[Spatial reasoning data]
Start of Block

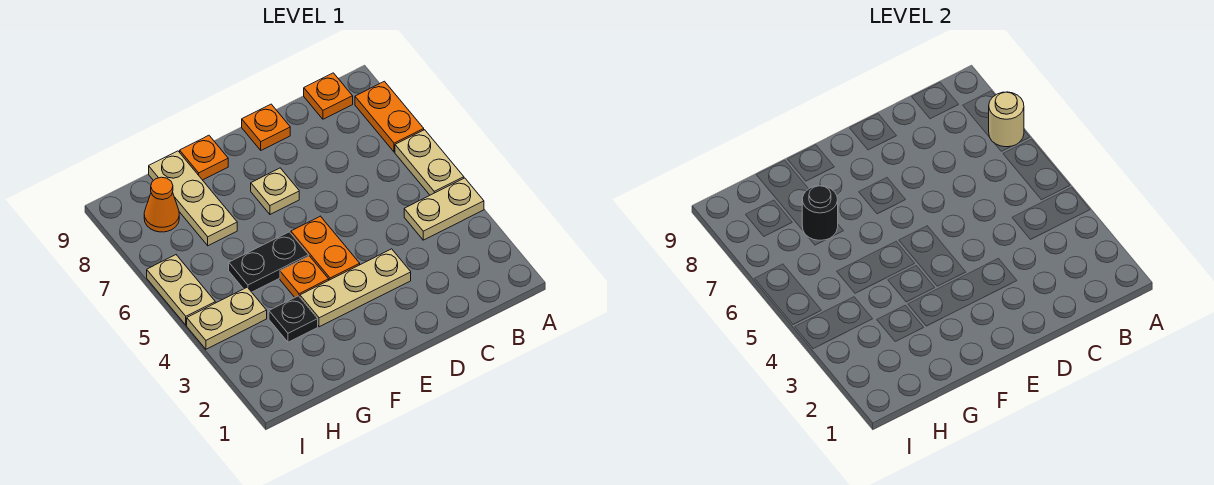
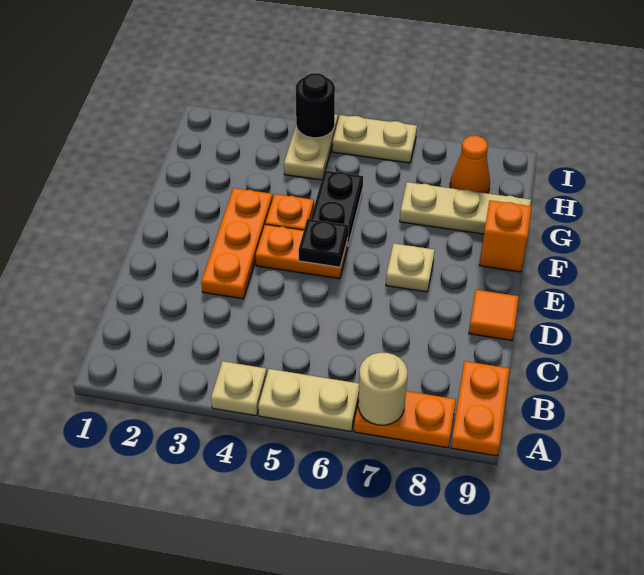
tan plate A4:B4 level 1 -> tan plate A4 level 1
orange plate B9 level 1 -> orange plate A9:B9 level 1
tan plate D3:F3 level 1 -> orange plate D3:F3 level 1
orange plate D9 level 1 -> orange tile D9 level 1
orange plate F9 level 1 -> orange brick F9 level 1
black plate G3 level 1 -> black plate E5 level 2
black round brick G7 level 2 -> black round brick I4 level 2

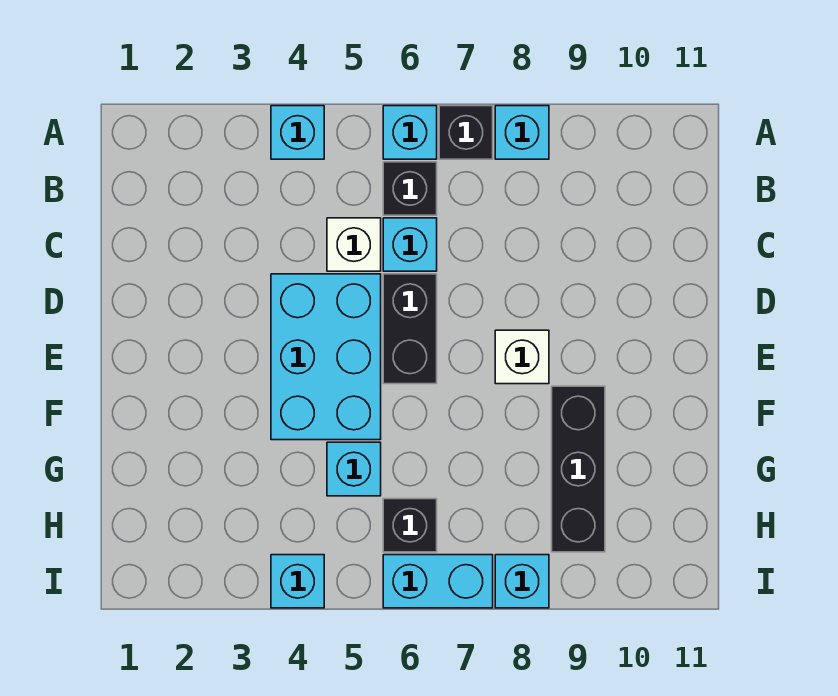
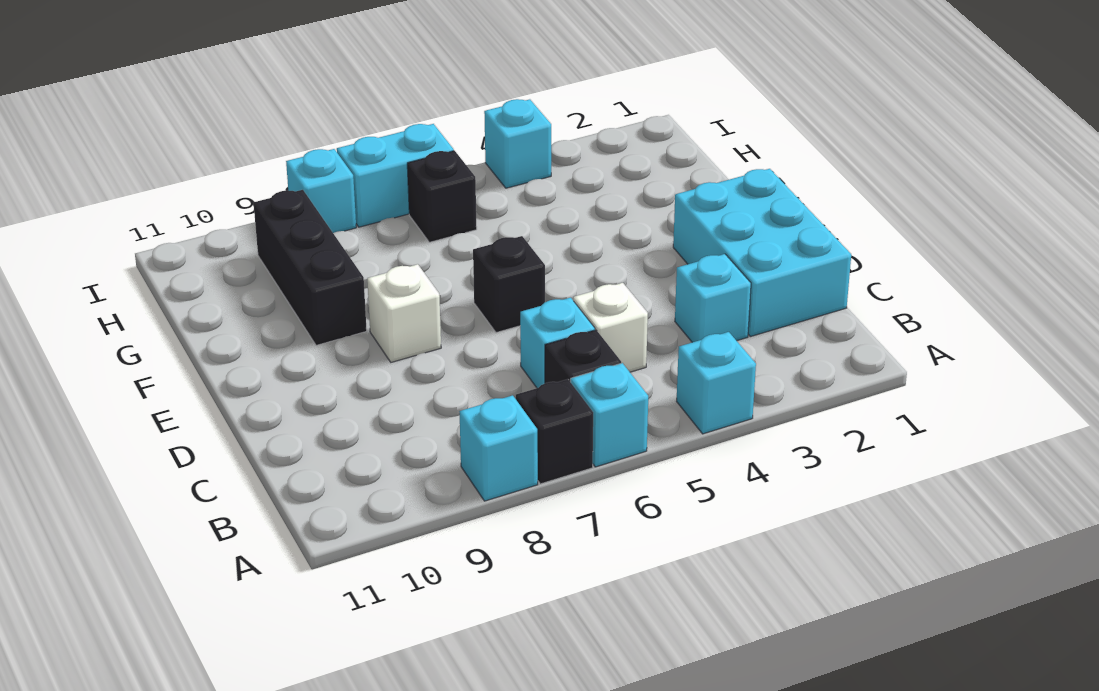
cyan brick D4:F5 level 1 -> cyan brick C1:E2 level 1
black brick D6:E6 level 1 -> black brick E6 level 1
cyan brick G5 level 1 -> cyan brick C3 level 1

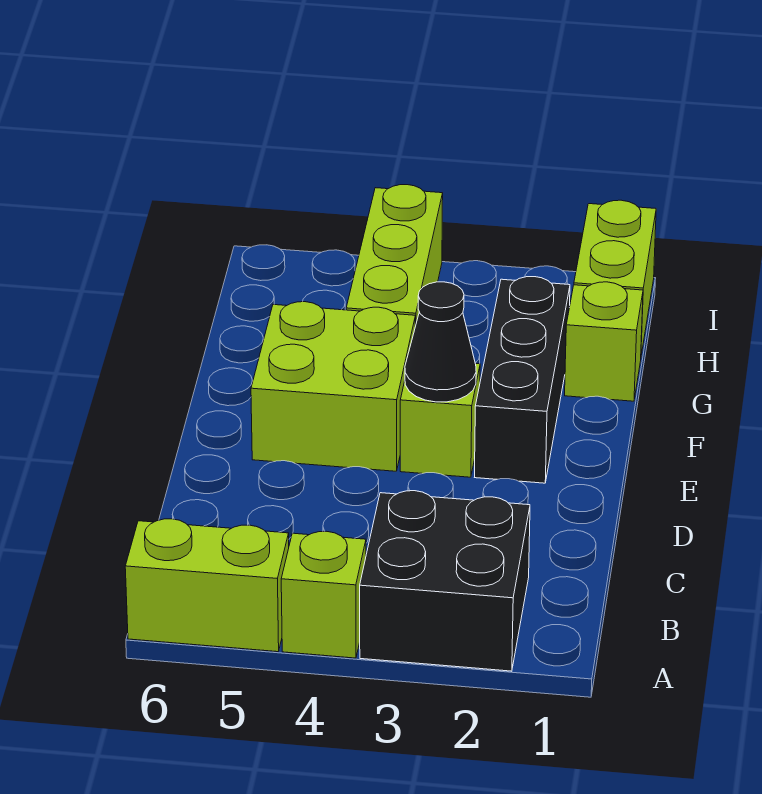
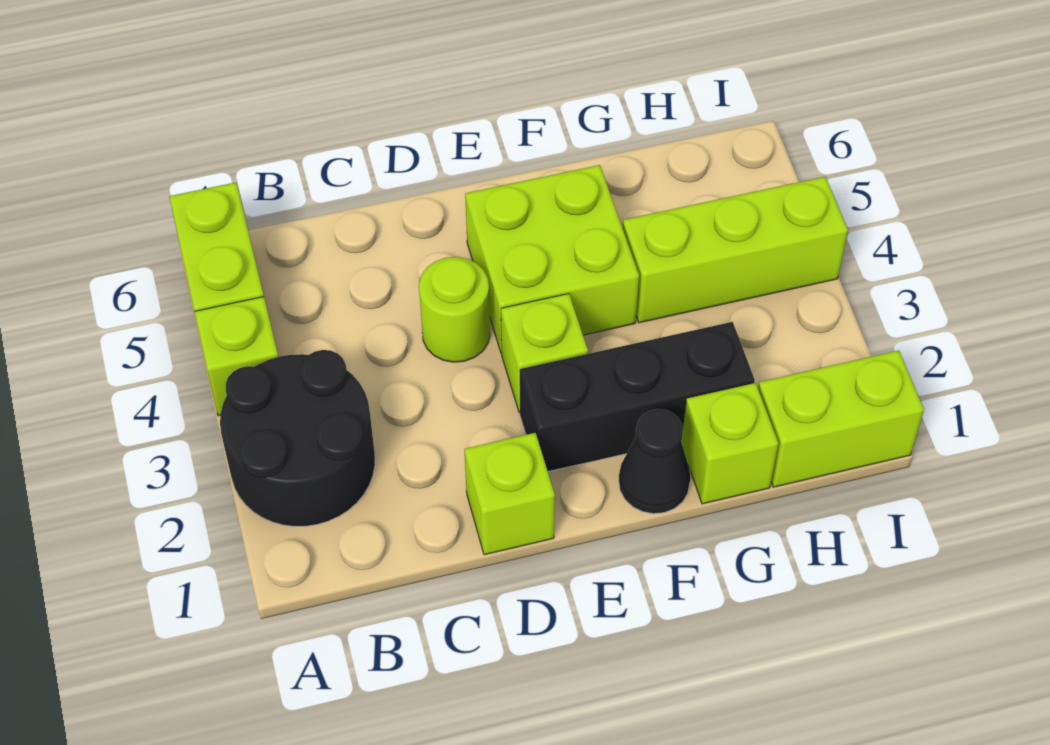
black brick A2:B3 level 1 -> black round brick A2:B3 level 1
none -> lime brick D1 level 1
none -> lime round brick D4 level 1
black cone E3 level 2 -> black cone F1 level 1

End of Block

Assigned task: Each record above is to be restated exactly, with its pictures removed from the copy.

Problem solution:
tan plate A4:B4 level 1 -> tan plate A4 level 1
orange plate B9 level 1 -> orange plate A9:B9 level 1
tan plate D3:F3 level 1 -> orange plate D3:F3 level 1
orange plate D9 level 1 -> orange tile D9 level 1
orange plate F9 level 1 -> orange brick F9 level 1
black plate G3 level 1 -> black plate E5 level 2
black round brick G7 level 2 -> black round brick I4 level 2

cyan brick D4:F5 level 1 -> cyan brick C1:E2 level 1
black brick D6:E6 level 1 -> black brick E6 level 1
cyan brick G5 level 1 -> cyan brick C3 level 1

black brick A2:B3 level 1 -> black round brick A2:B3 level 1
none -> lime brick D1 level 1
none -> lime round brick D4 level 1
black cone E3 level 2 -> black cone F1 level 1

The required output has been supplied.